### Supplied records ###

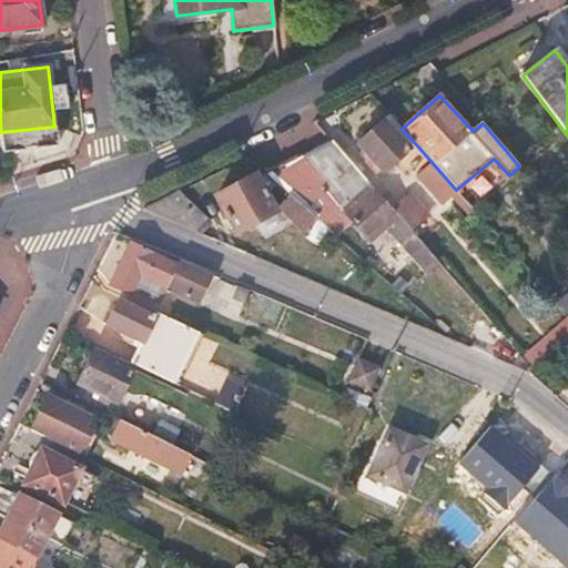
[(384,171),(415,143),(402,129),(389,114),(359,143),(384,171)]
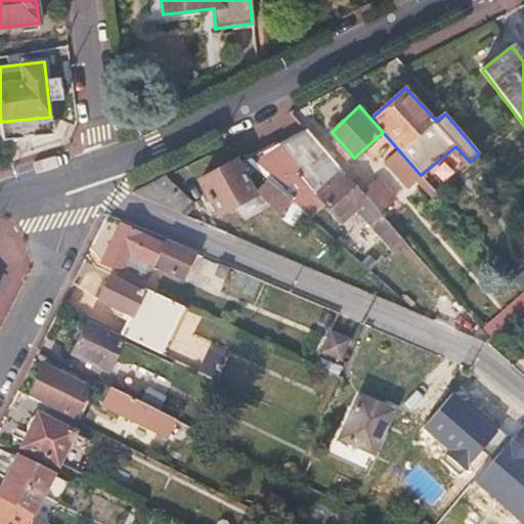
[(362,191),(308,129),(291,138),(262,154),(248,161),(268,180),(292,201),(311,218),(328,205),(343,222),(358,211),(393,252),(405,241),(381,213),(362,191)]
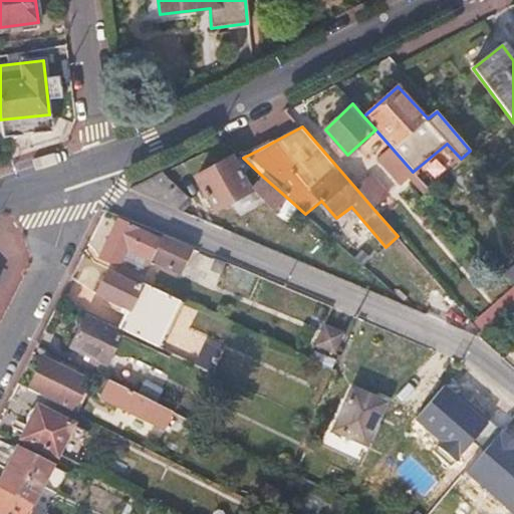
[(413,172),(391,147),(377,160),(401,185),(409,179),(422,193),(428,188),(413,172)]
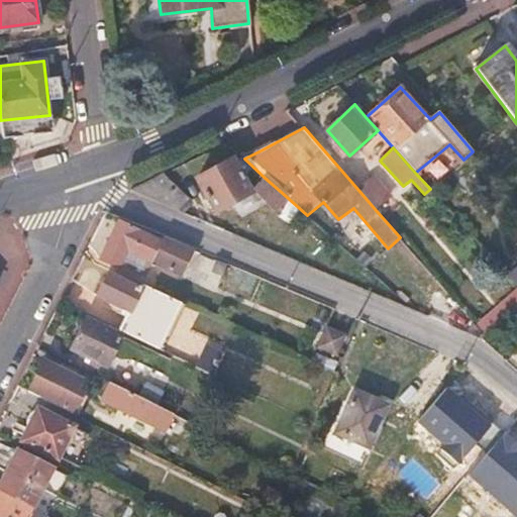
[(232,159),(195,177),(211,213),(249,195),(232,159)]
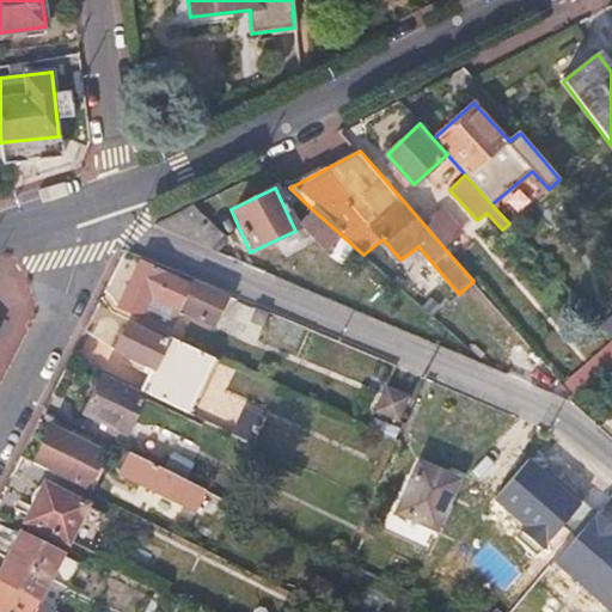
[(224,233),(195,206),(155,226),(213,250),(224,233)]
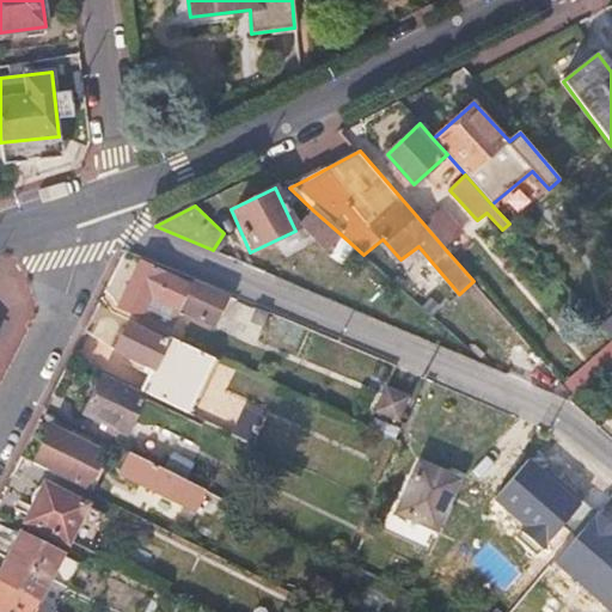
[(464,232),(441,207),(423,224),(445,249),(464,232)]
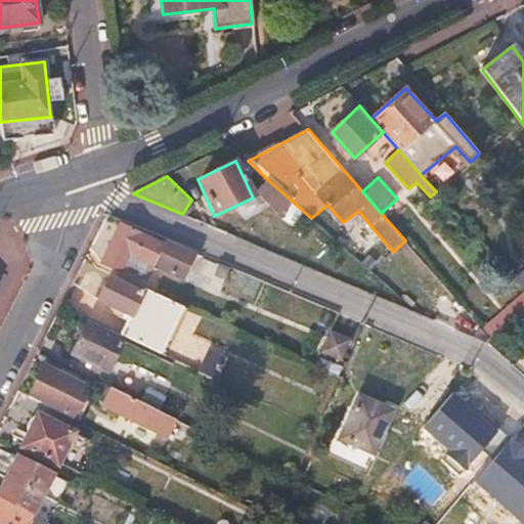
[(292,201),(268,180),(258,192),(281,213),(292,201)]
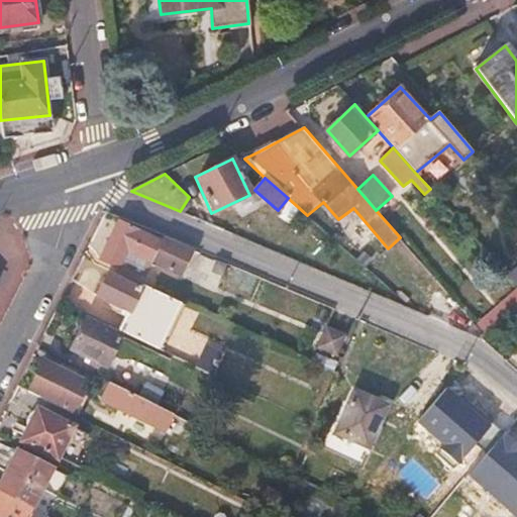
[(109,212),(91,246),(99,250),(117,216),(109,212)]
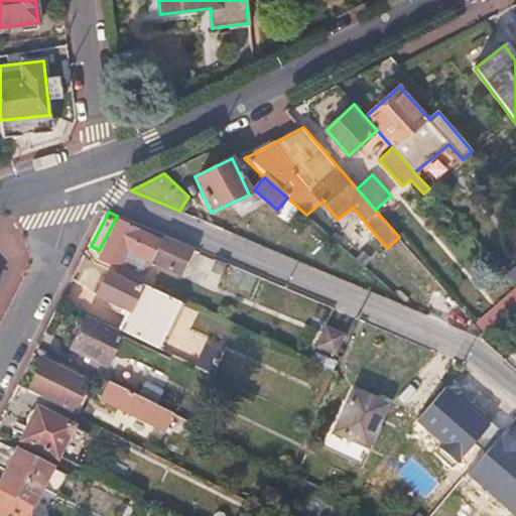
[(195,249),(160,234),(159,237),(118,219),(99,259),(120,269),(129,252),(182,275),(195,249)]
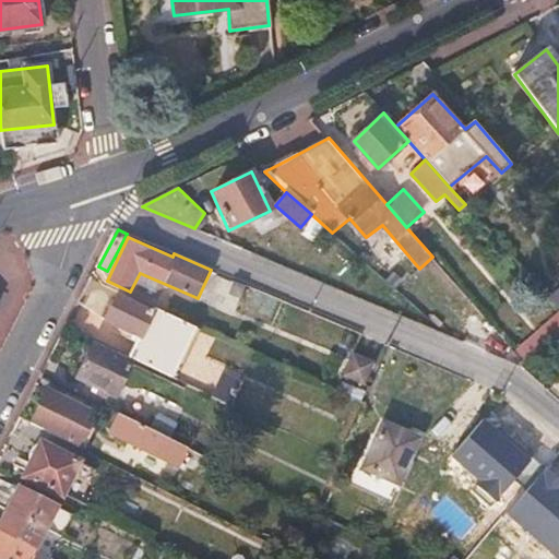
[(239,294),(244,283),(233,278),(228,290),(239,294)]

###

Assignment - Without the pictures, return the entries exactly as they appear.

Result of the task -
[(384,171),(415,143),(402,129),(389,114),(359,143),(384,171)]
[(362,191),(308,129),(291,138),(262,154),(248,161),(268,180),(292,201),(311,218),(328,205),(343,222),(358,211),(393,252),(405,241),(381,213),(362,191)]
[(413,172),(391,147),(377,160),(401,185),(409,179),(422,193),(428,188),(413,172)]
[(232,159),(195,177),(211,213),(249,195),(232,159)]
[(224,233),(195,206),(155,226),(213,250),(224,233)]
[(464,232),(441,207),(423,224),(445,249),(464,232)]
[(292,201),(268,180),(258,192),(281,213),(292,201)]
[(109,212),(91,246),(99,250),(117,216),(109,212)]
[(195,249),(160,234),(159,237),(118,219),(99,259),(120,269),(129,252),(182,275),(195,249)]
[(239,294),(244,283),(233,278),(228,290),(239,294)]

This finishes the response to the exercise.